#### Task prompt:
Below are some records. Return exactly their lines from the one containing "red semicircle: (186, 97)" through the one containing "blue line: (75, 157) -> (48, 149), moved", and drop the pictures.

==== Records for the exercise

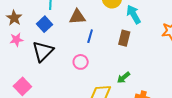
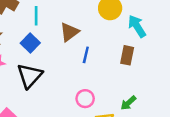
brown triangle: (77, 17) -> (69, 32), turned -30
pink circle: (81, 62) -> (85, 99), moved

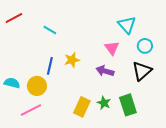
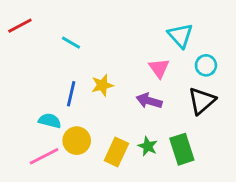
cyan semicircle: (12, 83) -> (50, 121), moved
yellow circle: (37, 86) -> (77, 141), moved

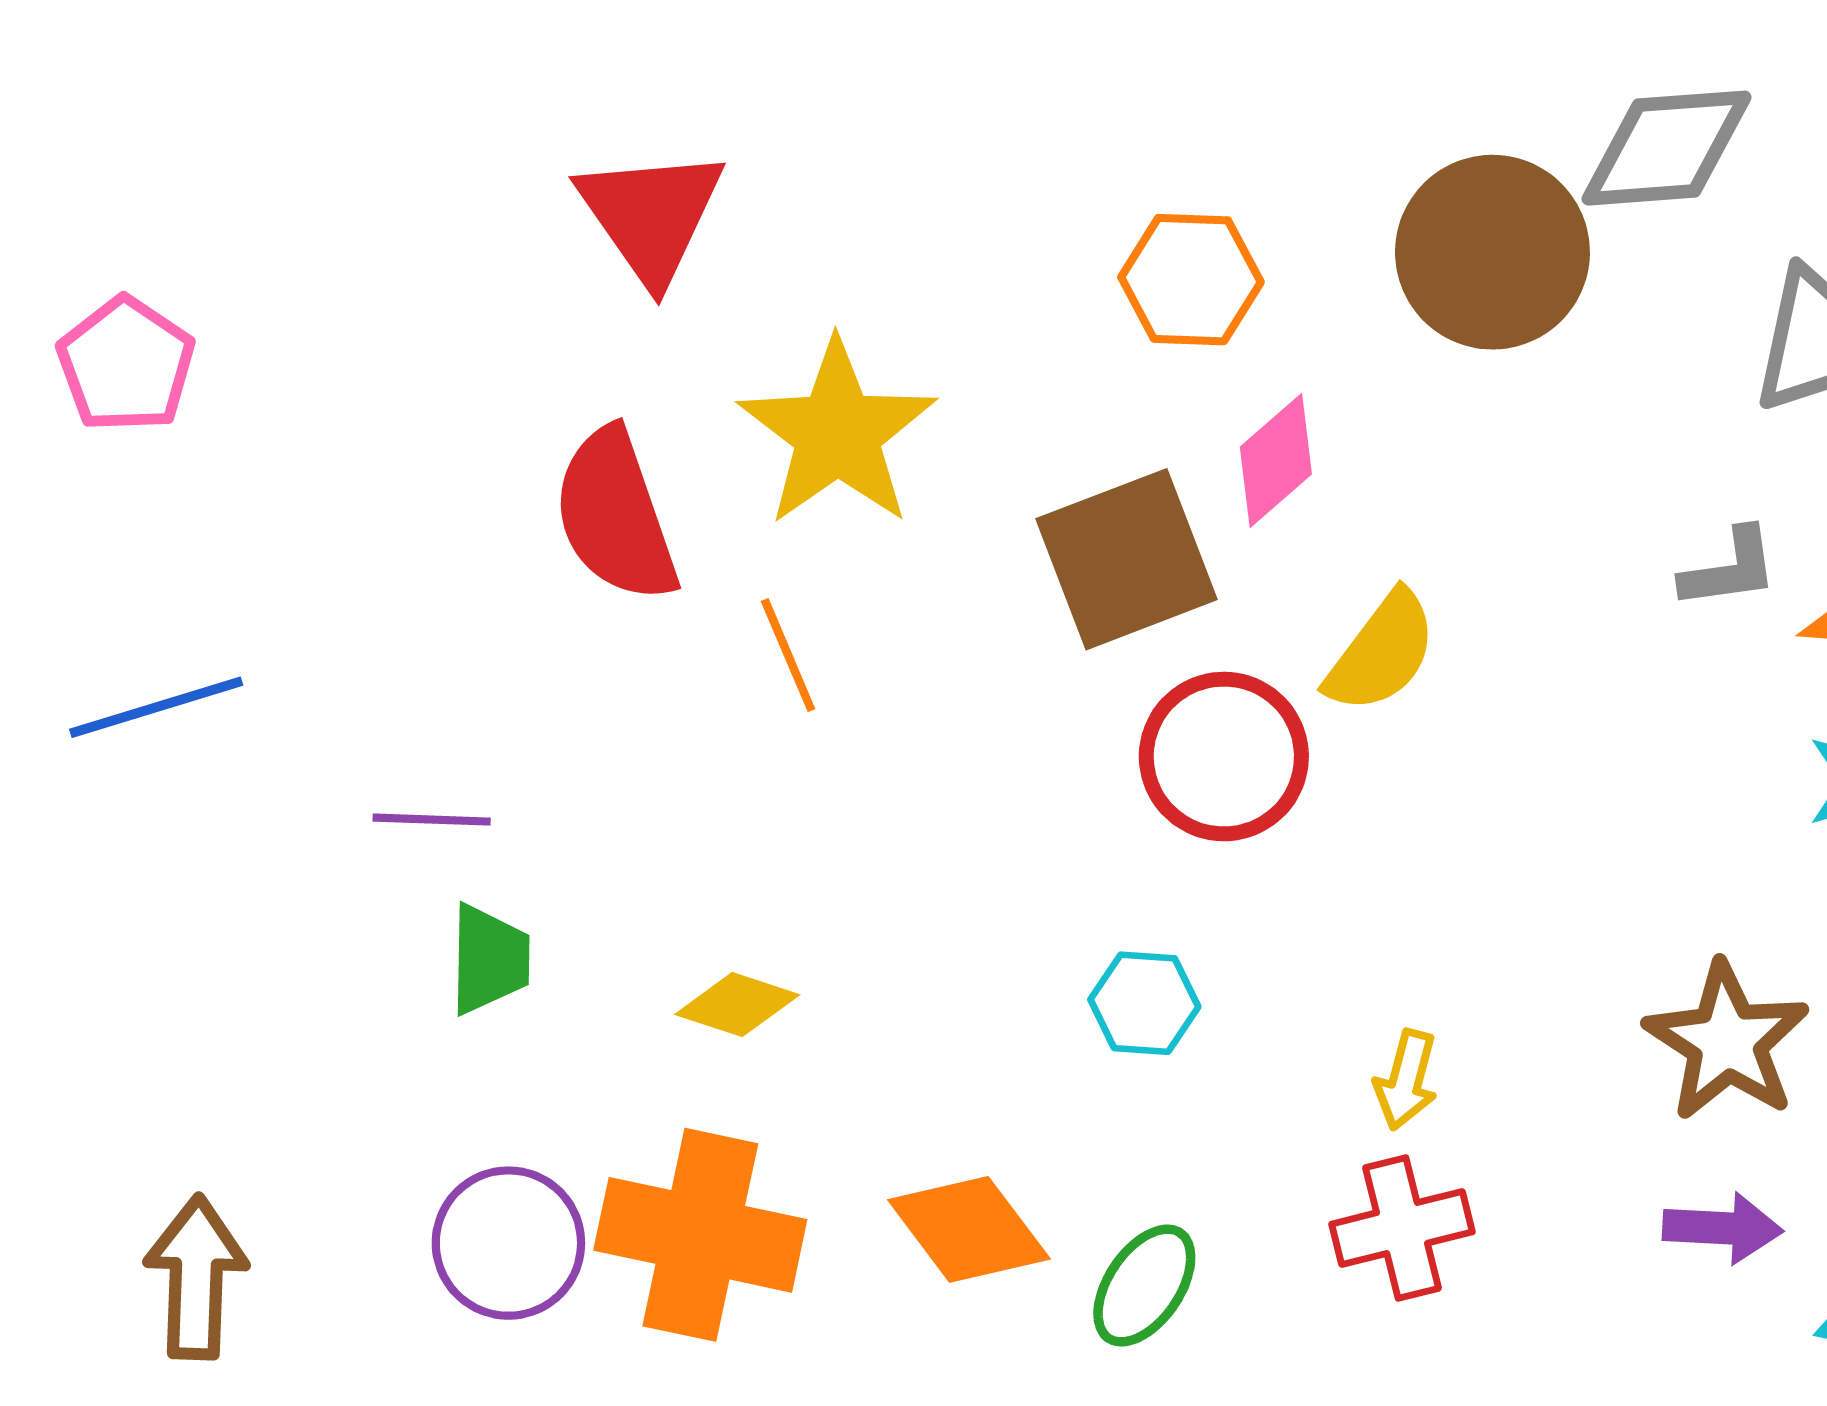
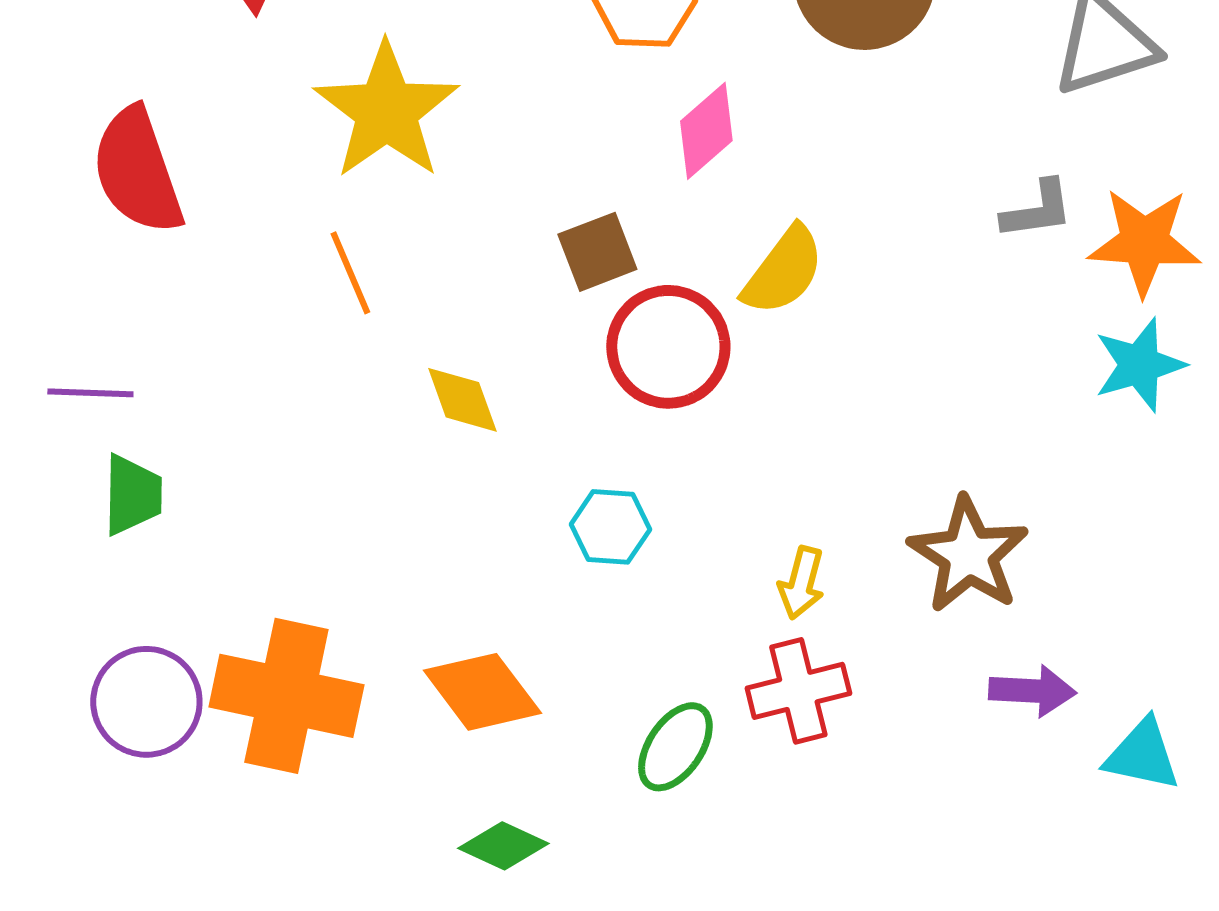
red semicircle: (615, 515) -> (137, 171), moved
brown square: (1127, 559) -> (597, 252), moved, size x0.6
yellow diamond: (737, 1005) -> (462, 400), moved, turned 52
brown star: (1727, 1042) -> (968, 555), moved
green ellipse: (1144, 1286) -> (675, 747), moved

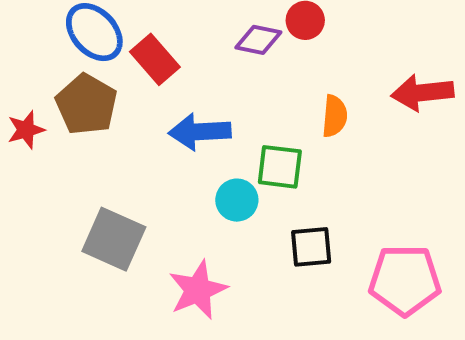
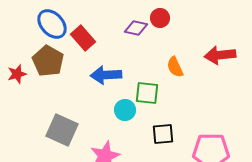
orange semicircle: (335, 116) -> (175, 67), turned 150

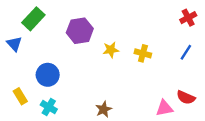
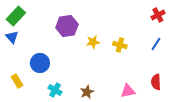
green rectangle: (33, 19) -> (16, 16), moved
red semicircle: (186, 97) -> (156, 82), turned 63
cyan cross: (49, 107) -> (55, 90), moved
pink triangle: (164, 108) -> (128, 91), moved

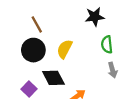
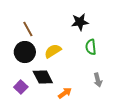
yellow semicircle: (65, 49) -> (53, 51), turned 30
gray arrow: (112, 70) -> (98, 80), moved

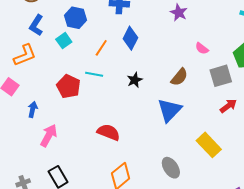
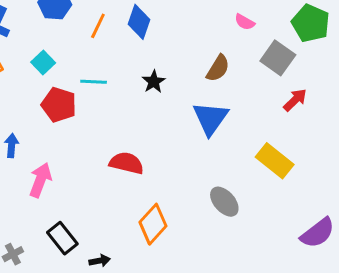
cyan square: (64, 41) -> (43, 63), moved
orange line: (101, 48) -> (98, 26), moved
gray square: (221, 76) -> (278, 58), turned -30

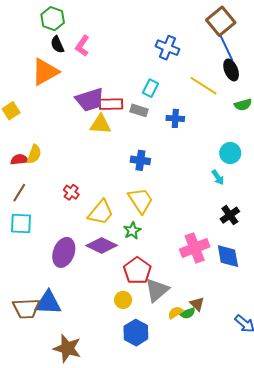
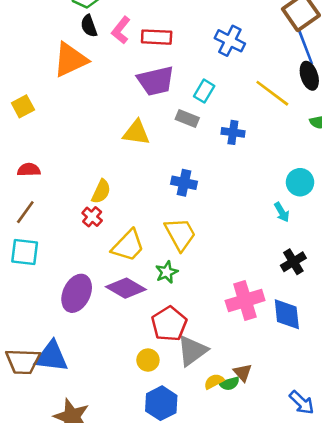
purple trapezoid: (90, 100) -> (156, 81), moved
red rectangle: (111, 104) -> (157, 37), moved
yellow semicircle: (34, 154) -> (101, 191), moved

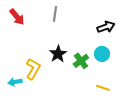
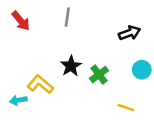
cyan circle: (102, 54) -> (142, 70), moved
yellow L-shape: (33, 69) -> (40, 84), turned -80

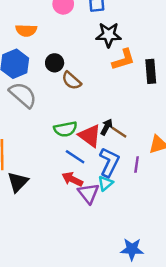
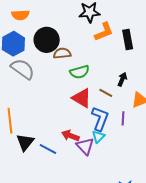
black circle: (55, 63) -> (47, 40), size x1.6
brown semicircle: (72, 81) -> (62, 53), turned 138
black arrow: (106, 127) -> (122, 79), moved
green semicircle: (65, 129) -> (80, 72), moved
blue line: (75, 157) -> (48, 149), moved

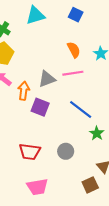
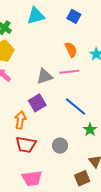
orange arrow: (24, 91) -> (20, 120), moved
purple square: (40, 107) -> (37, 103), turned 36

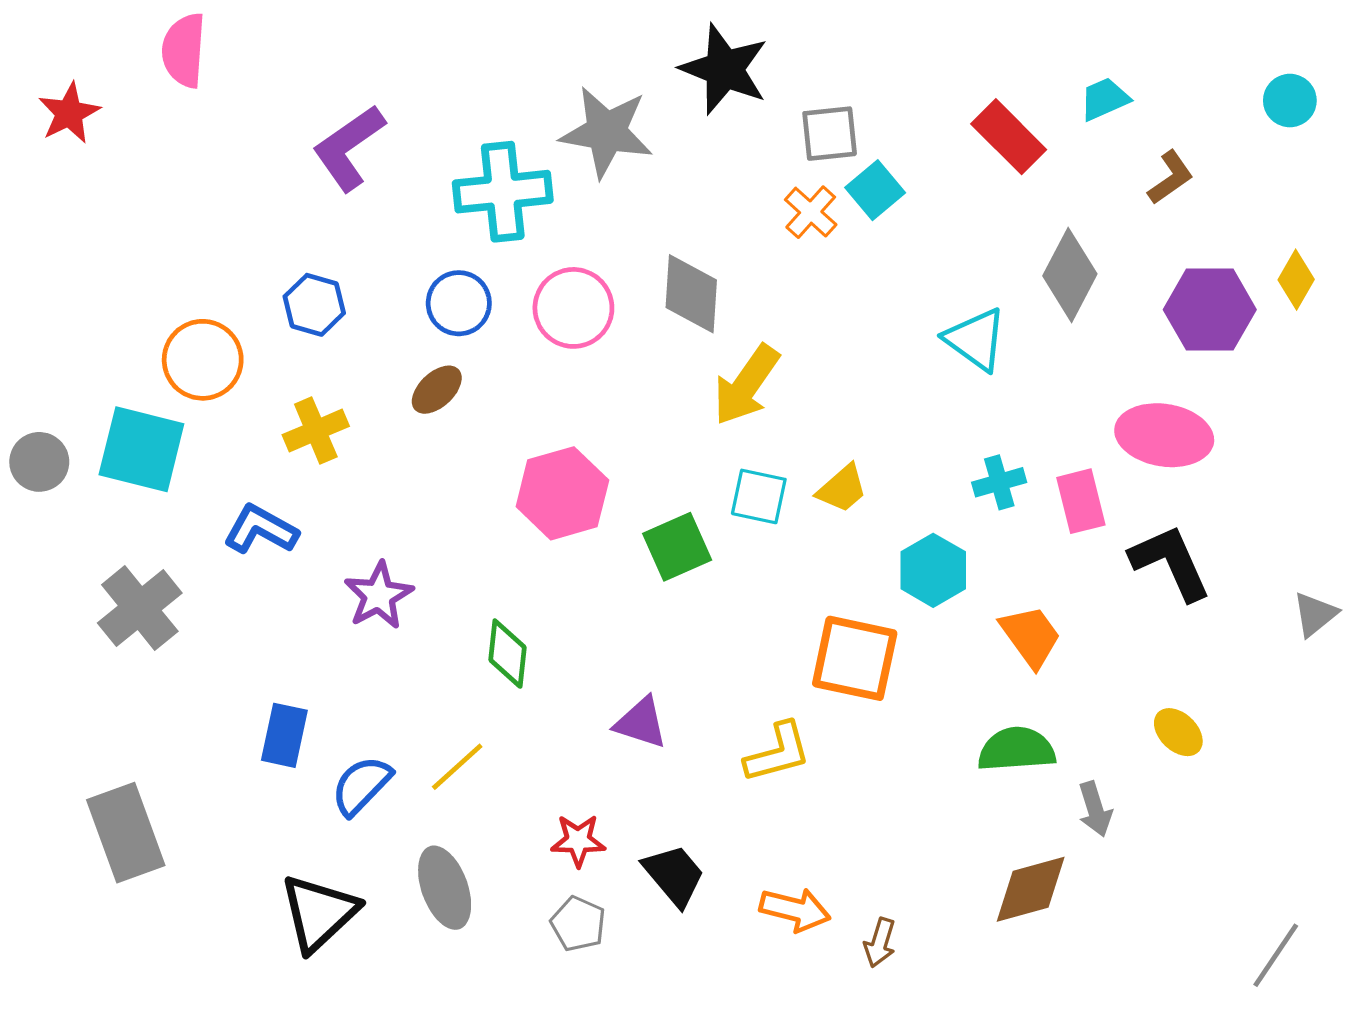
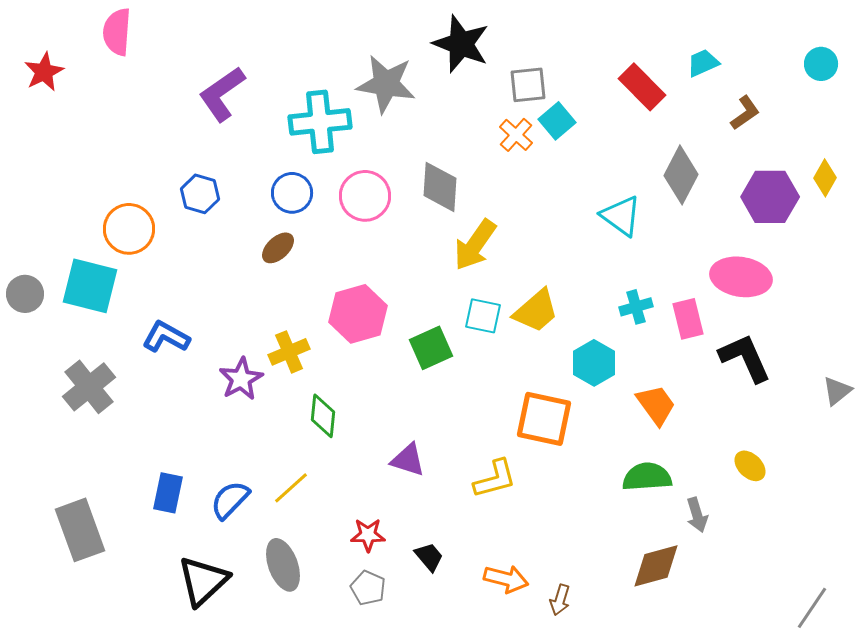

========

#### Output of the exercise:
red semicircle: (186, 97) -> (156, 82), turned 63
cyan cross: (49, 107) -> (55, 90), moved
pink triangle: (164, 108) -> (128, 91), moved

yellow semicircle: (65, 49) -> (53, 51), turned 30
gray arrow: (112, 70) -> (98, 80), moved

cyan square: (64, 41) -> (43, 63), moved
orange line: (101, 48) -> (98, 26), moved
gray square: (221, 76) -> (278, 58), turned -30

purple trapezoid: (90, 100) -> (156, 81), moved
red rectangle: (111, 104) -> (157, 37), moved
yellow semicircle: (34, 154) -> (101, 191), moved

cyan circle: (102, 54) -> (142, 70), moved
yellow L-shape: (33, 69) -> (40, 84), turned -80

black circle: (55, 63) -> (47, 40), size x1.6
brown semicircle: (72, 81) -> (62, 53), turned 138
black arrow: (106, 127) -> (122, 79), moved
green semicircle: (65, 129) -> (80, 72), moved
blue line: (75, 157) -> (48, 149), moved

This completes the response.